## Extracted information
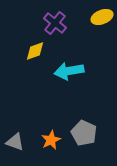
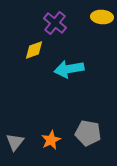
yellow ellipse: rotated 25 degrees clockwise
yellow diamond: moved 1 px left, 1 px up
cyan arrow: moved 2 px up
gray pentagon: moved 4 px right; rotated 15 degrees counterclockwise
gray triangle: rotated 48 degrees clockwise
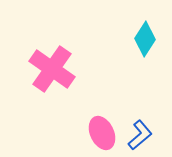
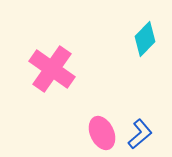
cyan diamond: rotated 12 degrees clockwise
blue L-shape: moved 1 px up
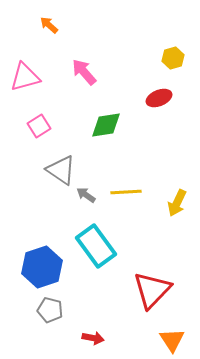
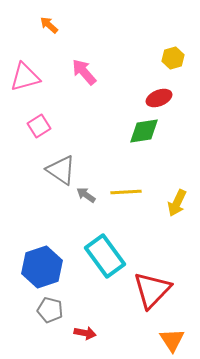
green diamond: moved 38 px right, 6 px down
cyan rectangle: moved 9 px right, 10 px down
red arrow: moved 8 px left, 5 px up
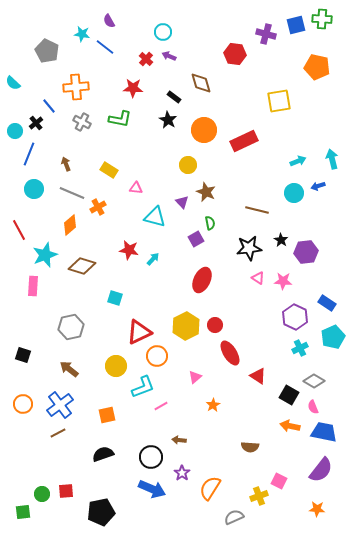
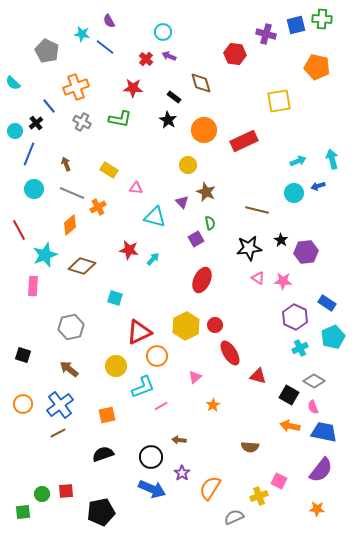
orange cross at (76, 87): rotated 15 degrees counterclockwise
red triangle at (258, 376): rotated 18 degrees counterclockwise
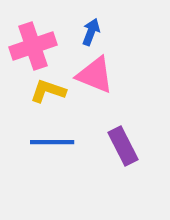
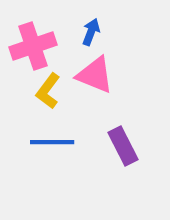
yellow L-shape: rotated 72 degrees counterclockwise
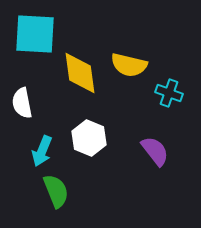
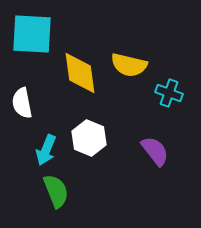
cyan square: moved 3 px left
cyan arrow: moved 4 px right, 1 px up
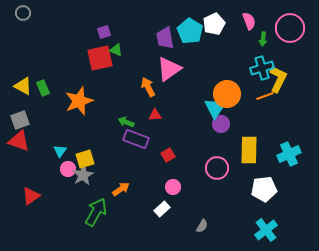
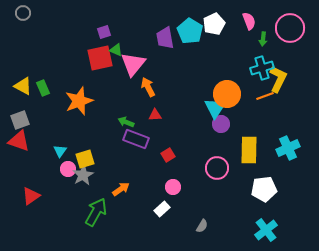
pink triangle at (169, 69): moved 36 px left, 5 px up; rotated 16 degrees counterclockwise
cyan cross at (289, 154): moved 1 px left, 6 px up
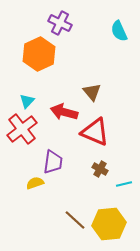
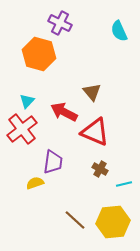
orange hexagon: rotated 20 degrees counterclockwise
red arrow: rotated 12 degrees clockwise
yellow hexagon: moved 4 px right, 2 px up
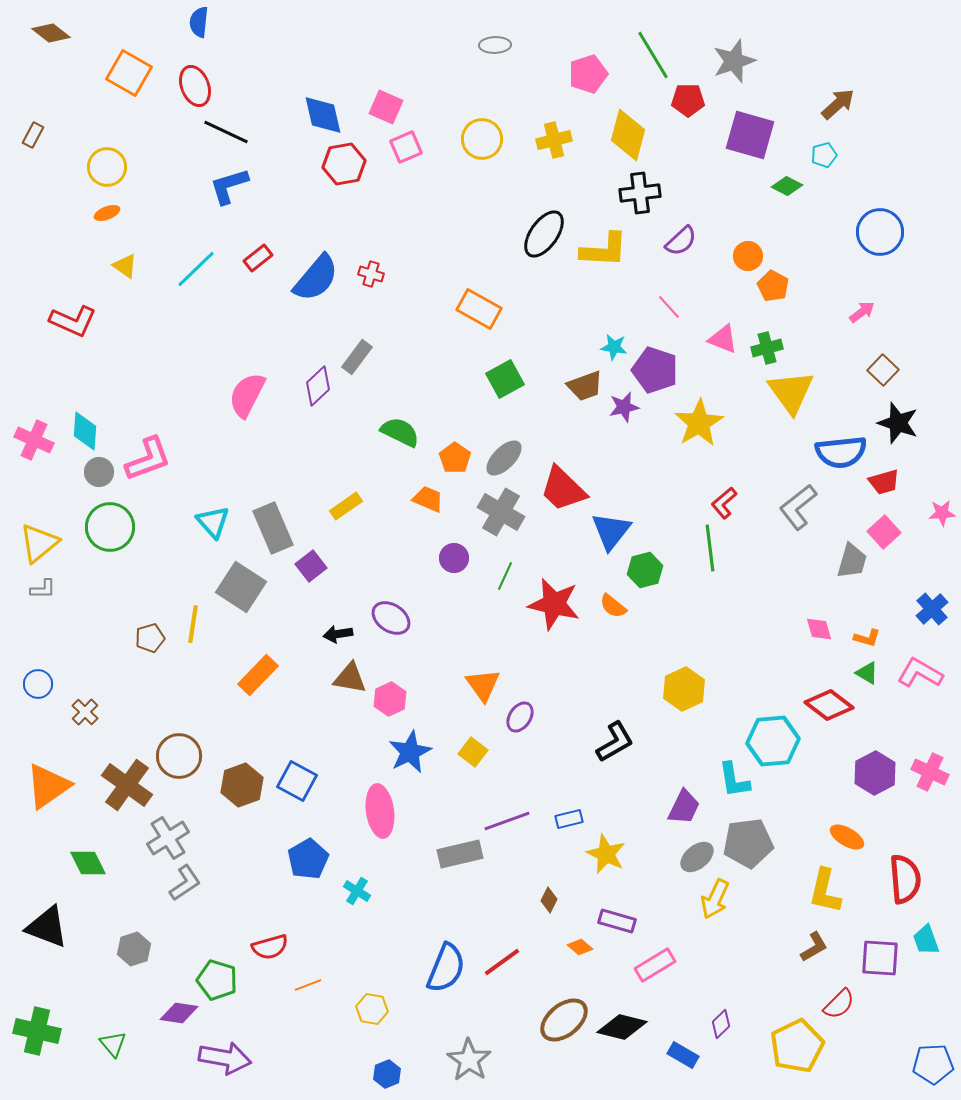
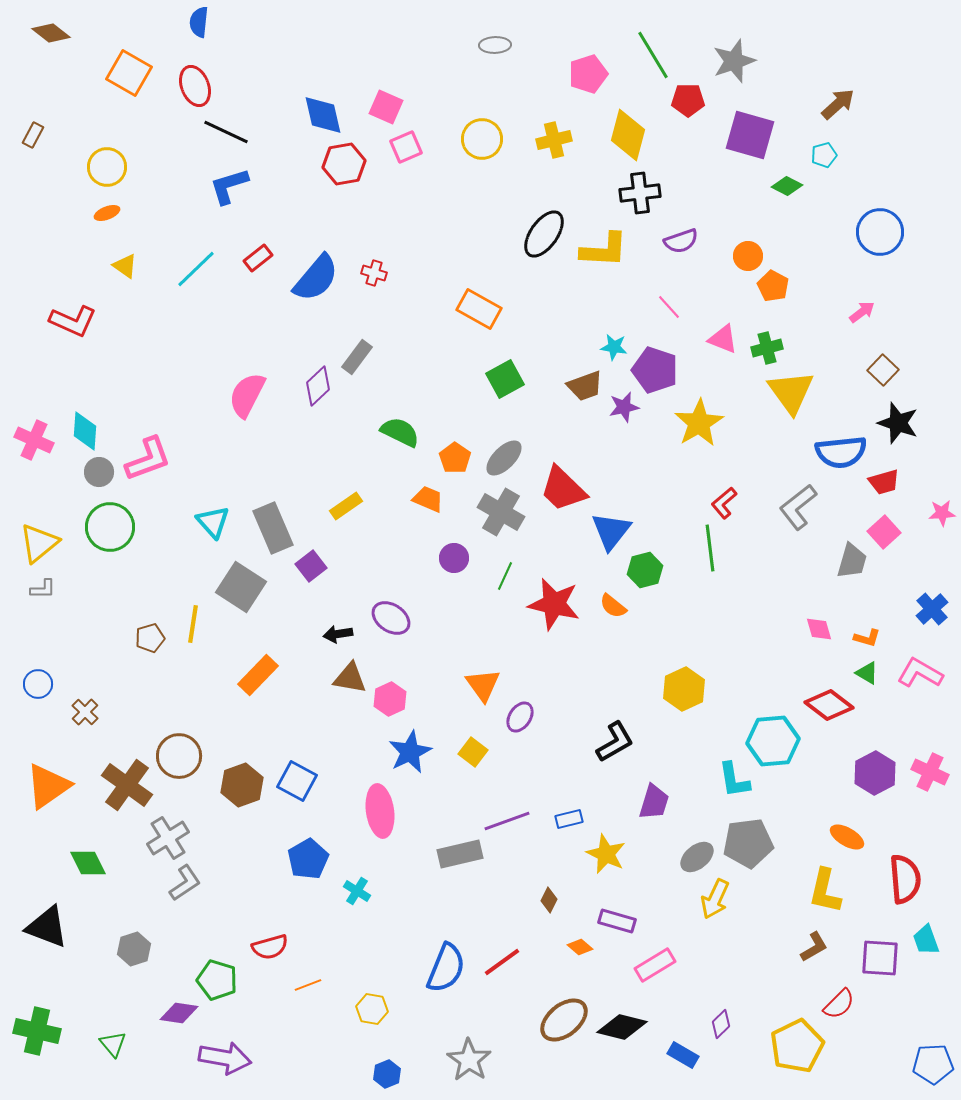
purple semicircle at (681, 241): rotated 24 degrees clockwise
red cross at (371, 274): moved 3 px right, 1 px up
purple trapezoid at (684, 807): moved 30 px left, 5 px up; rotated 9 degrees counterclockwise
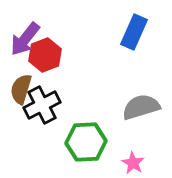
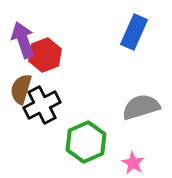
purple arrow: moved 2 px left, 1 px down; rotated 123 degrees clockwise
green hexagon: rotated 21 degrees counterclockwise
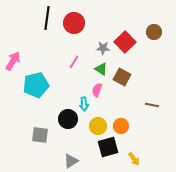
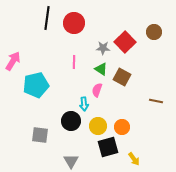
pink line: rotated 32 degrees counterclockwise
brown line: moved 4 px right, 4 px up
black circle: moved 3 px right, 2 px down
orange circle: moved 1 px right, 1 px down
gray triangle: rotated 28 degrees counterclockwise
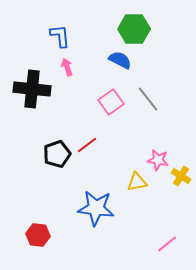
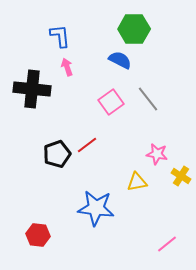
pink star: moved 1 px left, 6 px up
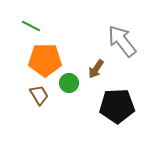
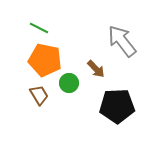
green line: moved 8 px right, 2 px down
orange pentagon: rotated 12 degrees clockwise
brown arrow: rotated 78 degrees counterclockwise
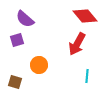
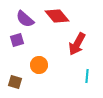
red diamond: moved 28 px left
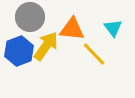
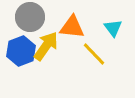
orange triangle: moved 2 px up
blue hexagon: moved 2 px right
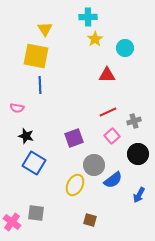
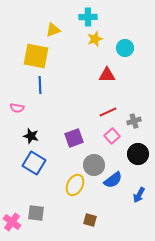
yellow triangle: moved 8 px right, 1 px down; rotated 42 degrees clockwise
yellow star: rotated 14 degrees clockwise
black star: moved 5 px right
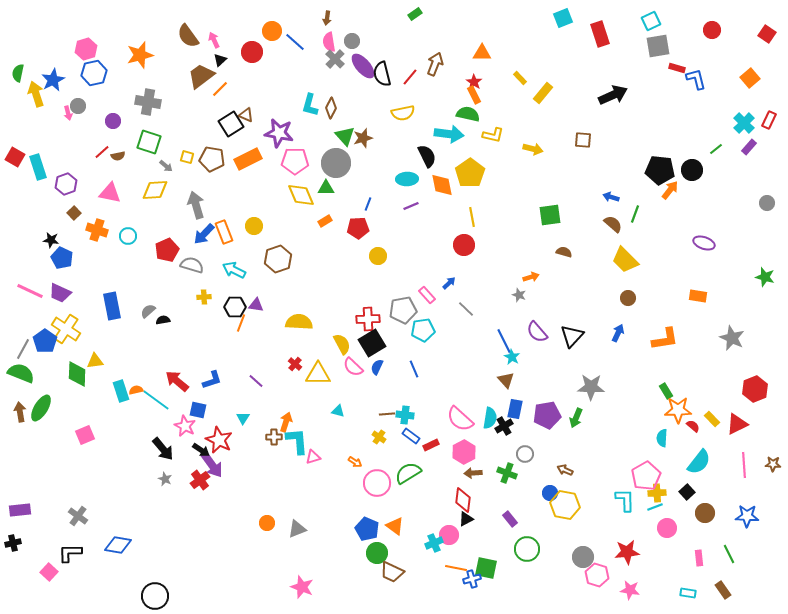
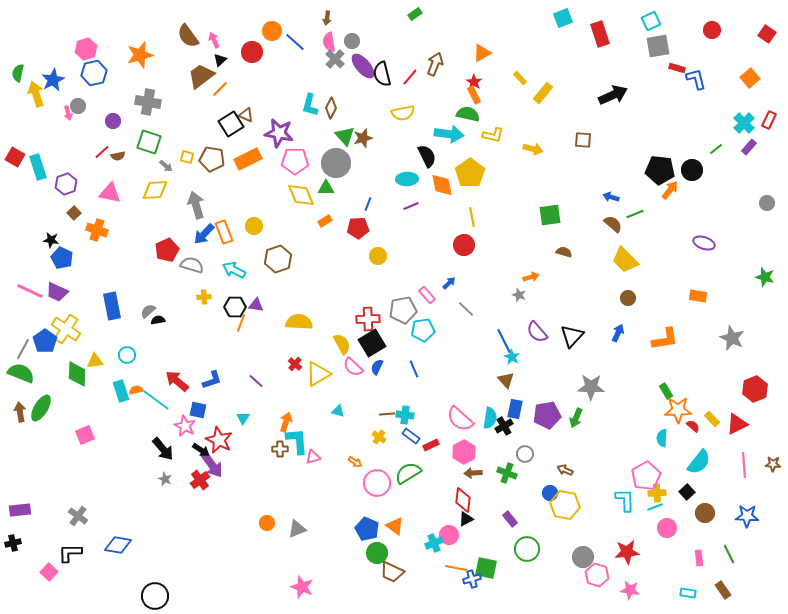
orange triangle at (482, 53): rotated 30 degrees counterclockwise
green line at (635, 214): rotated 48 degrees clockwise
cyan circle at (128, 236): moved 1 px left, 119 px down
purple trapezoid at (60, 293): moved 3 px left, 1 px up
black semicircle at (163, 320): moved 5 px left
yellow triangle at (318, 374): rotated 32 degrees counterclockwise
brown cross at (274, 437): moved 6 px right, 12 px down
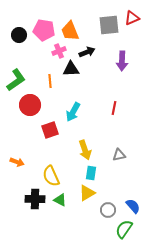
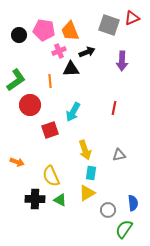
gray square: rotated 25 degrees clockwise
blue semicircle: moved 3 px up; rotated 35 degrees clockwise
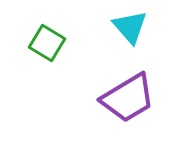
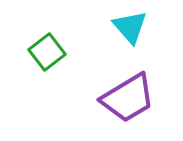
green square: moved 9 px down; rotated 21 degrees clockwise
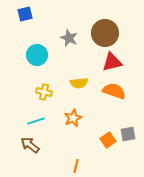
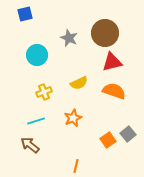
yellow semicircle: rotated 18 degrees counterclockwise
yellow cross: rotated 35 degrees counterclockwise
gray square: rotated 28 degrees counterclockwise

## What is required
Line by line, print the records exactly, leaving the pictures behind.

## Written response
yellow ellipse: rotated 25 degrees clockwise
yellow diamond: moved 1 px left, 1 px up
cyan arrow: moved 2 px up
gray pentagon: moved 4 px right; rotated 15 degrees counterclockwise
gray triangle: rotated 48 degrees clockwise
cyan diamond: rotated 12 degrees clockwise
blue L-shape: moved 1 px up
green diamond: moved 38 px right, 6 px down
cyan rectangle: moved 9 px right, 10 px down
red arrow: moved 8 px left, 5 px up
orange cross at (76, 87): rotated 15 degrees counterclockwise
red triangle at (258, 376): rotated 18 degrees counterclockwise
yellow L-shape: rotated 72 degrees counterclockwise
cyan square: moved 3 px left
cyan arrow: moved 4 px right, 1 px up
pink triangle at (169, 69): moved 36 px left, 5 px up; rotated 16 degrees counterclockwise
cyan cross at (289, 154): moved 1 px left, 6 px up
orange hexagon: rotated 20 degrees counterclockwise
red arrow: rotated 12 degrees clockwise
yellow hexagon: moved 4 px right, 2 px up
purple semicircle at (681, 241): rotated 24 degrees clockwise
red cross at (371, 274): moved 3 px right, 1 px up
purple trapezoid at (684, 807): moved 30 px left, 5 px up; rotated 9 degrees counterclockwise
purple arrow: moved 2 px left, 1 px down; rotated 123 degrees clockwise
green hexagon: rotated 21 degrees counterclockwise
pink line: rotated 32 degrees counterclockwise
brown line: moved 4 px right, 4 px up
black circle: moved 3 px right, 2 px down
orange circle: moved 1 px right, 1 px down
gray triangle: rotated 28 degrees counterclockwise
pink star: moved 1 px left, 6 px up
green line: moved 8 px right, 2 px down
orange pentagon: rotated 12 degrees clockwise
brown arrow: rotated 78 degrees counterclockwise
red diamond: moved 28 px left
orange triangle: moved 2 px up
blue hexagon: moved 2 px right
yellow triangle: moved 8 px right, 1 px down; rotated 42 degrees clockwise
yellow star: rotated 14 degrees clockwise
black star: moved 5 px right
orange triangle at (482, 53): rotated 30 degrees counterclockwise
green line at (635, 214): rotated 48 degrees clockwise
cyan circle at (128, 236): moved 1 px left, 119 px down
purple trapezoid at (60, 293): moved 3 px left, 1 px up
black semicircle at (163, 320): moved 5 px left
yellow triangle at (318, 374): rotated 32 degrees counterclockwise
brown cross at (274, 437): moved 6 px right, 12 px down
gray square: rotated 25 degrees clockwise
blue semicircle: moved 3 px up; rotated 35 degrees clockwise
green square: moved 9 px down; rotated 21 degrees clockwise
yellow semicircle: rotated 18 degrees counterclockwise
yellow cross: rotated 35 degrees counterclockwise
gray square: rotated 28 degrees counterclockwise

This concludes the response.